_EXERCISE AIM:_ What is needed is an exact copy of every record below.

_RECORDED INFORMATION:_
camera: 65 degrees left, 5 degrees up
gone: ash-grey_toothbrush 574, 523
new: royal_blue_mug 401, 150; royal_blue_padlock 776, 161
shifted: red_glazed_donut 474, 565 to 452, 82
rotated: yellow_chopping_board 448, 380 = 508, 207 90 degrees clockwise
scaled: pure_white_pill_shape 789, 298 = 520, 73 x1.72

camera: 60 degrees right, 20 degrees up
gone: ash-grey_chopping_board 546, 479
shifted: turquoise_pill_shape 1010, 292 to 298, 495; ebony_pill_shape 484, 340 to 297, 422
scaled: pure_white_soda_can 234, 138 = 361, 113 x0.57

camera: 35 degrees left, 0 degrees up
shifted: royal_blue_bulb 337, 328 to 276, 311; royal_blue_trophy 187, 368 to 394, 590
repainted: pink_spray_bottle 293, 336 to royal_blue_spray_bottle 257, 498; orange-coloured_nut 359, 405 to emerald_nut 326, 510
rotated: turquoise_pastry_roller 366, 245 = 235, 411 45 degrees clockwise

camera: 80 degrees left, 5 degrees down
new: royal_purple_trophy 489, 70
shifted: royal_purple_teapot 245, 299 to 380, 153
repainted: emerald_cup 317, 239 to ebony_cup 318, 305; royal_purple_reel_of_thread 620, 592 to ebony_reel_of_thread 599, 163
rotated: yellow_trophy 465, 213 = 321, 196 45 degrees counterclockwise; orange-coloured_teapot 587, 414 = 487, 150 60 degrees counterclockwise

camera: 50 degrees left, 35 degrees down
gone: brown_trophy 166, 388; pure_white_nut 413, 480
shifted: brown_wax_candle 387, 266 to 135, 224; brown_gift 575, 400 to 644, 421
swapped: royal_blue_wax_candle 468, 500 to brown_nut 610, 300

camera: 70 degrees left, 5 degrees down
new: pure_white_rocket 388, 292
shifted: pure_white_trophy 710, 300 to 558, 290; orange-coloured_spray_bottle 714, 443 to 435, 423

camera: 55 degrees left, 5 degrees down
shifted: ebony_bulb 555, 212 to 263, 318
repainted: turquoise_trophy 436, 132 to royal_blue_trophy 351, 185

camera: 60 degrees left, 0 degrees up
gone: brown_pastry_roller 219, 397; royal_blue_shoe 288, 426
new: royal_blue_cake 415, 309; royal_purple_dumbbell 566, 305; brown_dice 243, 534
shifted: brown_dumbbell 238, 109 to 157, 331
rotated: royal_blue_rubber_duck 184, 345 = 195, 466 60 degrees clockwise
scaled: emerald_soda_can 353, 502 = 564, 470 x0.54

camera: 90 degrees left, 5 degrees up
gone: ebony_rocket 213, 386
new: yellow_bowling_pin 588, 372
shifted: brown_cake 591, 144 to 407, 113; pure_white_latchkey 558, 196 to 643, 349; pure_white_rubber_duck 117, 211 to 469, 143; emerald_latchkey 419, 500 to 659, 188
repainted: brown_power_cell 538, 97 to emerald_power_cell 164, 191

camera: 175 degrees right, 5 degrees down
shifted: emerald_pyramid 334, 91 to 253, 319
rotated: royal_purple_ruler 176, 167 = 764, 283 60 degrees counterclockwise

_RESPONSE:_
camera: 65 degrees left, 5 degrees up
gone: ash-grey_toothbrush 574, 523
new: royal_blue_mug 401, 150; royal_blue_padlock 776, 161
shifted: red_glazed_donut 474, 565 to 452, 82
rotated: yellow_chopping_board 448, 380 = 508, 207 90 degrees clockwise
scaled: pure_white_pill_shape 789, 298 = 520, 73 x1.72

camera: 60 degrees right, 20 degrees up
gone: ash-grey_chopping_board 546, 479
shifted: turquoise_pill_shape 1010, 292 to 298, 495; ebony_pill_shape 484, 340 to 297, 422
scaled: pure_white_soda_can 234, 138 = 361, 113 x0.57

camera: 35 degrees left, 0 degrees up
shifted: royal_blue_bulb 337, 328 to 276, 311; royal_blue_trophy 187, 368 to 394, 590
repainted: pink_spray_bottle 293, 336 to royal_blue_spray_bottle 257, 498; orange-coloured_nut 359, 405 to emerald_nut 326, 510
rotated: turquoise_pastry_roller 366, 245 = 235, 411 45 degrees clockwise

camera: 80 degrees left, 5 degrees down
new: royal_purple_trophy 489, 70
shifted: royal_purple_teapot 245, 299 to 380, 153
repainted: emerald_cup 317, 239 to ebony_cup 318, 305; royal_purple_reel_of_thread 620, 592 to ebony_reel_of_thread 599, 163
rotated: yellow_trophy 465, 213 = 321, 196 45 degrees counterclockwise; orange-coloured_teapot 587, 414 = 487, 150 60 degrees counterclockwise

camera: 50 degrees left, 35 degrees down
gone: brown_trophy 166, 388; pure_white_nut 413, 480
shifted: brown_wax_candle 387, 266 to 135, 224; brown_gift 575, 400 to 644, 421
swapped: royal_blue_wax_candle 468, 500 to brown_nut 610, 300

camera: 70 degrees left, 5 degrees down
new: pure_white_rocket 388, 292
shifted: pure_white_trophy 710, 300 to 558, 290; orange-coloured_spray_bottle 714, 443 to 435, 423

camera: 55 degrees left, 5 degrees down
shifted: ebony_bulb 555, 212 to 263, 318
repainted: turquoise_trophy 436, 132 to royal_blue_trophy 351, 185

camera: 60 degrees left, 0 degrees up
gone: brown_pastry_roller 219, 397; royal_blue_shoe 288, 426
new: royal_blue_cake 415, 309; royal_purple_dumbbell 566, 305; brown_dice 243, 534
shifted: brown_dumbbell 238, 109 to 157, 331
rotated: royal_blue_rubber_duck 184, 345 = 195, 466 60 degrees clockwise
scaled: emerald_soda_can 353, 502 = 564, 470 x0.54

camera: 90 degrees left, 5 degrees up
gone: ebony_rocket 213, 386
new: yellow_bowling_pin 588, 372
shifted: brown_cake 591, 144 to 407, 113; pure_white_latchkey 558, 196 to 643, 349; pure_white_rubber_duck 117, 211 to 469, 143; emerald_latchkey 419, 500 to 659, 188
repainted: brown_power_cell 538, 97 to emerald_power_cell 164, 191

camera: 175 degrees right, 5 degrees down
shifted: emerald_pyramid 334, 91 to 253, 319
rotated: royal_purple_ruler 176, 167 = 764, 283 60 degrees counterclockwise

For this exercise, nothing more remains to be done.